↓

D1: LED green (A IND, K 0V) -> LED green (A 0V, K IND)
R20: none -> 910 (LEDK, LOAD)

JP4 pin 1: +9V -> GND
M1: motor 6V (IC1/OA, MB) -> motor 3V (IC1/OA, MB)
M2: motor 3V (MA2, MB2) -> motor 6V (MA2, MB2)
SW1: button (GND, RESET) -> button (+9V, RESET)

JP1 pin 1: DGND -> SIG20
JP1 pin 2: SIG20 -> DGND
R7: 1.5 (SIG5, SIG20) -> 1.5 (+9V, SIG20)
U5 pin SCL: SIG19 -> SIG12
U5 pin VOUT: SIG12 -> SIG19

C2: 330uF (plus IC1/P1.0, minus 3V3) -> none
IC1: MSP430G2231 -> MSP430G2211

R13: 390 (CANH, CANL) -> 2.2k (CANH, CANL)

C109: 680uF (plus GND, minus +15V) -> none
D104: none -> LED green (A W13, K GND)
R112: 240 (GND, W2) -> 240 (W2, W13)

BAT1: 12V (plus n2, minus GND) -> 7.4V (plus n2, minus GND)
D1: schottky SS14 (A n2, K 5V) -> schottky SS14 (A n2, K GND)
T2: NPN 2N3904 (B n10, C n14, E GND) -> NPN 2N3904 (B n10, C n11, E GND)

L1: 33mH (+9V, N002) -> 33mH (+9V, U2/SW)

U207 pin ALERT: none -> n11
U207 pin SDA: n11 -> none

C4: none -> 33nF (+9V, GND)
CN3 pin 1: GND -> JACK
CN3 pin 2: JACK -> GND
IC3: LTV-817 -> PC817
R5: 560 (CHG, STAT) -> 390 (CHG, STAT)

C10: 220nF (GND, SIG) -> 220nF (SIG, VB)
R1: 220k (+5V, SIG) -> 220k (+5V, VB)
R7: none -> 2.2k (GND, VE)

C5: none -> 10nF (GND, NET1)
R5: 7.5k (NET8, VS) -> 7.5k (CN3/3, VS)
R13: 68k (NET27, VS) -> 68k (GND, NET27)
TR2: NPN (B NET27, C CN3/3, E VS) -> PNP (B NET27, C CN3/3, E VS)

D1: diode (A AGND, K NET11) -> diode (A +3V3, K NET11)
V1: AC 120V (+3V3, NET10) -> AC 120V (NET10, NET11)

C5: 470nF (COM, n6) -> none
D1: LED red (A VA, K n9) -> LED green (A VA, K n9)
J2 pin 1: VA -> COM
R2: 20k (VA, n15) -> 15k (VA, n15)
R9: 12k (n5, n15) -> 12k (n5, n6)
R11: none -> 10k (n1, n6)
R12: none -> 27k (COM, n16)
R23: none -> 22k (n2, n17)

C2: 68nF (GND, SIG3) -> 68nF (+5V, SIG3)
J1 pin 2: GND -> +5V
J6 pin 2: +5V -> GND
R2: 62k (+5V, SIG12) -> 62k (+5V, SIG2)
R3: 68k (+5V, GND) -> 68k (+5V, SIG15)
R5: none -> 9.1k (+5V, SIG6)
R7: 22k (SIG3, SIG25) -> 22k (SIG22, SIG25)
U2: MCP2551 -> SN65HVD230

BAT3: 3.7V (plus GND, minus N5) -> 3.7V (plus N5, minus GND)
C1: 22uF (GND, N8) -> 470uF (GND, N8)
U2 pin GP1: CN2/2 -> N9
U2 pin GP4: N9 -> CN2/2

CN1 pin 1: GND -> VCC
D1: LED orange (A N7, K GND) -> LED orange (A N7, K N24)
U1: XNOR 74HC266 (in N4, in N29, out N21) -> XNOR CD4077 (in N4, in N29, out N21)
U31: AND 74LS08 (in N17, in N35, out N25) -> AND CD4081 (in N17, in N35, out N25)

↑

Start with the line above that contains "M1: motor 6V" and end with the line that contains "R13: 390 (CANH, CANL) -> 2.2k (CANH, CANL)". Write out those lines exactly, and only those.

**Result of the task**
M1: motor 6V (IC1/OA, MB) -> motor 3V (IC1/OA, MB)
M2: motor 3V (MA2, MB2) -> motor 6V (MA2, MB2)
SW1: button (GND, RESET) -> button (+9V, RESET)

JP1 pin 1: DGND -> SIG20
JP1 pin 2: SIG20 -> DGND
R7: 1.5 (SIG5, SIG20) -> 1.5 (+9V, SIG20)
U5 pin SCL: SIG19 -> SIG12
U5 pin VOUT: SIG12 -> SIG19

C2: 330uF (plus IC1/P1.0, minus 3V3) -> none
IC1: MSP430G2231 -> MSP430G2211

R13: 390 (CANH, CANL) -> 2.2k (CANH, CANL)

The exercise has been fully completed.